"""
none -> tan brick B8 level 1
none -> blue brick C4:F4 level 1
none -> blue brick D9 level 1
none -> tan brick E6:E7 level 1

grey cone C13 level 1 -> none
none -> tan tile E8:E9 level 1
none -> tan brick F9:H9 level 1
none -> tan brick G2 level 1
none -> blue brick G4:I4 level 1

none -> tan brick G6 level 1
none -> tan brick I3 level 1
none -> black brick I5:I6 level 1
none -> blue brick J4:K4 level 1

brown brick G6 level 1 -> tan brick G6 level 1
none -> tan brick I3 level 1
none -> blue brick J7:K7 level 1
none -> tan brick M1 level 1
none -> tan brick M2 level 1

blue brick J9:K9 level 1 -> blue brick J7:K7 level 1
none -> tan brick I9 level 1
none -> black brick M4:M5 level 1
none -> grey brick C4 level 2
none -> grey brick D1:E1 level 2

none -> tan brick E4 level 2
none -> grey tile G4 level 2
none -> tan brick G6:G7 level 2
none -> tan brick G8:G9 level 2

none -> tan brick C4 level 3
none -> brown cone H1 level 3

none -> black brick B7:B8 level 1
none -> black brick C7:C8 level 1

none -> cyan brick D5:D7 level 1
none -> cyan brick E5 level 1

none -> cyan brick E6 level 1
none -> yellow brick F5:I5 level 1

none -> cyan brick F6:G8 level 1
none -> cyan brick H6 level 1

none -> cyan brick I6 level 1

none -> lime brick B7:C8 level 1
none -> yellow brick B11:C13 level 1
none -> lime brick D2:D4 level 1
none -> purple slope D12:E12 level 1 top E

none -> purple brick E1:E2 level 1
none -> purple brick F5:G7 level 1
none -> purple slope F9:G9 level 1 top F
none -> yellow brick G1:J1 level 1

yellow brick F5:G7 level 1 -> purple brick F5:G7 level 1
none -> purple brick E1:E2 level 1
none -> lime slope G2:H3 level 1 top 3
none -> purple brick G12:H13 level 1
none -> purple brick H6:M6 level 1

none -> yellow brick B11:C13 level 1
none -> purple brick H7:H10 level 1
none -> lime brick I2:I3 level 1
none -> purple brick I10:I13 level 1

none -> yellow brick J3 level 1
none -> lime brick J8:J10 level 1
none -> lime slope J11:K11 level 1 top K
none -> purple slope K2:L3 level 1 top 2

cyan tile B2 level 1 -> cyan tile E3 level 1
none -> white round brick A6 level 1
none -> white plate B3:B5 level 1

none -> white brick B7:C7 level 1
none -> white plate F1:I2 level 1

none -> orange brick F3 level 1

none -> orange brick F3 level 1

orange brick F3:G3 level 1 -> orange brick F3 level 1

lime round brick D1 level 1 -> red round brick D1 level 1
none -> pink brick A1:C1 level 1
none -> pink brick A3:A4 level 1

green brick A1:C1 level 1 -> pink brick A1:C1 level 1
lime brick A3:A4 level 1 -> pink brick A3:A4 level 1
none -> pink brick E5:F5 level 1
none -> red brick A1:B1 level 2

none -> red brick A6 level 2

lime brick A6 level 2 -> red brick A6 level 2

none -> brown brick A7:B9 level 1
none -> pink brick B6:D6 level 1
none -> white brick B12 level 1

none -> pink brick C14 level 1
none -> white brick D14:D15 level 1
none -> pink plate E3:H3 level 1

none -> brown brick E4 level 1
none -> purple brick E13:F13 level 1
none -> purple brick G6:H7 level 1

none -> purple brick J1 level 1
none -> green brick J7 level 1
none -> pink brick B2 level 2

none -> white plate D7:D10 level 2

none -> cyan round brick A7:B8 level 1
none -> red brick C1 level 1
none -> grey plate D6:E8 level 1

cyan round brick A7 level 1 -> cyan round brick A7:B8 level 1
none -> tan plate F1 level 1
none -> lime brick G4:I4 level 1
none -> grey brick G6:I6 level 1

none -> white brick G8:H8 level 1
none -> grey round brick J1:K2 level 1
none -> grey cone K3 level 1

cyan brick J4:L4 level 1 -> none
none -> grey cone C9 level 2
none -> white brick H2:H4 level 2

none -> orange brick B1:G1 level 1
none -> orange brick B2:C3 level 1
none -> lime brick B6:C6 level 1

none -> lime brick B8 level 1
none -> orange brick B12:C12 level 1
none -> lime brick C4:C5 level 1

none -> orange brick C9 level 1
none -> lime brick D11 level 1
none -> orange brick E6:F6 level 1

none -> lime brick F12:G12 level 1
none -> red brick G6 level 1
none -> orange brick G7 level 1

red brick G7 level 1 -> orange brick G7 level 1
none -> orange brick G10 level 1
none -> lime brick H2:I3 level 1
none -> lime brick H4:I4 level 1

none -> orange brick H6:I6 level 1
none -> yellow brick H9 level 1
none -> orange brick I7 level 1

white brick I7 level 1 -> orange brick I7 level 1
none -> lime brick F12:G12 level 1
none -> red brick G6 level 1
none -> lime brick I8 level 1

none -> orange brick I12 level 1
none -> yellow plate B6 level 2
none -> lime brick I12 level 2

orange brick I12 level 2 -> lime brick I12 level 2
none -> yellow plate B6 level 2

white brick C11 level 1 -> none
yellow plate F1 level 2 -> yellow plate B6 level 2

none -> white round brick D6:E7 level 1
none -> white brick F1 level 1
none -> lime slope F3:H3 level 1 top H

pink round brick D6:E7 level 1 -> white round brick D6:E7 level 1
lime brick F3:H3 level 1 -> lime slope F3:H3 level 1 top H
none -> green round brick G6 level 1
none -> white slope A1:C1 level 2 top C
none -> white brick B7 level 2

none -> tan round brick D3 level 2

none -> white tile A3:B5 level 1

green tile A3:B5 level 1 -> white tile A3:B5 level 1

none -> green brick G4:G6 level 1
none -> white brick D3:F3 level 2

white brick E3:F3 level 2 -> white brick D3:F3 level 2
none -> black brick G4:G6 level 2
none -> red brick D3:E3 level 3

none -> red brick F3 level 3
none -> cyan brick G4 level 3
"""
# Problem
When a line in the listing has the word "tile", return that line.

# Result of the exercise
none -> tan tile E8:E9 level 1
none -> grey tile G4 level 2
cyan tile B2 level 1 -> cyan tile E3 level 1
none -> white tile A3:B5 level 1
green tile A3:B5 level 1 -> white tile A3:B5 level 1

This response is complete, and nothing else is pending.